**Task objective**
Every record must be output verbatim in the reply.

**Provided information**
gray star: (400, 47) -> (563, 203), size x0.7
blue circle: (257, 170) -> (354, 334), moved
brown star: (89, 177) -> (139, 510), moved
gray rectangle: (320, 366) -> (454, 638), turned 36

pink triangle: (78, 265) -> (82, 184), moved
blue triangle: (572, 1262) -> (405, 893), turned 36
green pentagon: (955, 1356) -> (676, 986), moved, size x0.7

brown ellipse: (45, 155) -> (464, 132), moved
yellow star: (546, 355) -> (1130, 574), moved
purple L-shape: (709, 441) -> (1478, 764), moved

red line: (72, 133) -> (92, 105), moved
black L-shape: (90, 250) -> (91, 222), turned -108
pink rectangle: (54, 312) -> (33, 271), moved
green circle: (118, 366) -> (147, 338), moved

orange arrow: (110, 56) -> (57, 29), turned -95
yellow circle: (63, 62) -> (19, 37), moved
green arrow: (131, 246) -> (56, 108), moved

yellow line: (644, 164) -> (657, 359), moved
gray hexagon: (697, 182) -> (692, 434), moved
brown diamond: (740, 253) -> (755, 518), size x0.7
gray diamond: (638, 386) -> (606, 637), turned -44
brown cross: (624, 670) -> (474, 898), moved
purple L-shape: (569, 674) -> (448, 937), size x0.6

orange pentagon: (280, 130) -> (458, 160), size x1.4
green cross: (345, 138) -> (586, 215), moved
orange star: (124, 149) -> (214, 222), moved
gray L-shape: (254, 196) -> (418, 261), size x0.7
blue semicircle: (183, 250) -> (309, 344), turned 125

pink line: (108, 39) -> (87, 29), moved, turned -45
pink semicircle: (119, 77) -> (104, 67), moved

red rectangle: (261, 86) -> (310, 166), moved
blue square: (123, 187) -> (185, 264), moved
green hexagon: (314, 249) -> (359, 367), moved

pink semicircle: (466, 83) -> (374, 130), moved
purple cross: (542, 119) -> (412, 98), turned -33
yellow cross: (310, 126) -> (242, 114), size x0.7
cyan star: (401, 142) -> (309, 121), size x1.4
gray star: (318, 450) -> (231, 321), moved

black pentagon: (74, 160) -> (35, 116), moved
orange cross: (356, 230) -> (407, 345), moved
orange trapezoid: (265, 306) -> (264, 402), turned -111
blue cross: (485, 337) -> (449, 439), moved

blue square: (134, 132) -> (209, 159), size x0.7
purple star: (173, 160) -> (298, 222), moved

**Answer to this exercise**
gray star: (400, 47) -> (563, 203), size x0.7
blue circle: (257, 170) -> (354, 334), moved
brown star: (89, 177) -> (139, 510), moved
gray rectangle: (320, 366) -> (454, 638), turned 36

pink triangle: (78, 265) -> (82, 184), moved
blue triangle: (572, 1262) -> (405, 893), turned 36
green pentagon: (955, 1356) -> (676, 986), moved, size x0.7

brown ellipse: (45, 155) -> (464, 132), moved
yellow star: (546, 355) -> (1130, 574), moved
purple L-shape: (709, 441) -> (1478, 764), moved

red line: (72, 133) -> (92, 105), moved
black L-shape: (90, 250) -> (91, 222), turned -108
pink rectangle: (54, 312) -> (33, 271), moved
green circle: (118, 366) -> (147, 338), moved

orange arrow: (110, 56) -> (57, 29), turned -95
yellow circle: (63, 62) -> (19, 37), moved
green arrow: (131, 246) -> (56, 108), moved

yellow line: (644, 164) -> (657, 359), moved
gray hexagon: (697, 182) -> (692, 434), moved
brown diamond: (740, 253) -> (755, 518), size x0.7
gray diamond: (638, 386) -> (606, 637), turned -44
brown cross: (624, 670) -> (474, 898), moved
purple L-shape: (569, 674) -> (448, 937), size x0.6

orange pentagon: (280, 130) -> (458, 160), size x1.4
green cross: (345, 138) -> (586, 215), moved
orange star: (124, 149) -> (214, 222), moved
gray L-shape: (254, 196) -> (418, 261), size x0.7
blue semicircle: (183, 250) -> (309, 344), turned 125

pink line: (108, 39) -> (87, 29), moved, turned -45
pink semicircle: (119, 77) -> (104, 67), moved

red rectangle: (261, 86) -> (310, 166), moved
blue square: (123, 187) -> (185, 264), moved
green hexagon: (314, 249) -> (359, 367), moved

pink semicircle: (466, 83) -> (374, 130), moved
purple cross: (542, 119) -> (412, 98), turned -33
yellow cross: (310, 126) -> (242, 114), size x0.7
cyan star: (401, 142) -> (309, 121), size x1.4
gray star: (318, 450) -> (231, 321), moved

black pentagon: (74, 160) -> (35, 116), moved
orange cross: (356, 230) -> (407, 345), moved
orange trapezoid: (265, 306) -> (264, 402), turned -111
blue cross: (485, 337) -> (449, 439), moved

blue square: (134, 132) -> (209, 159), size x0.7
purple star: (173, 160) -> (298, 222), moved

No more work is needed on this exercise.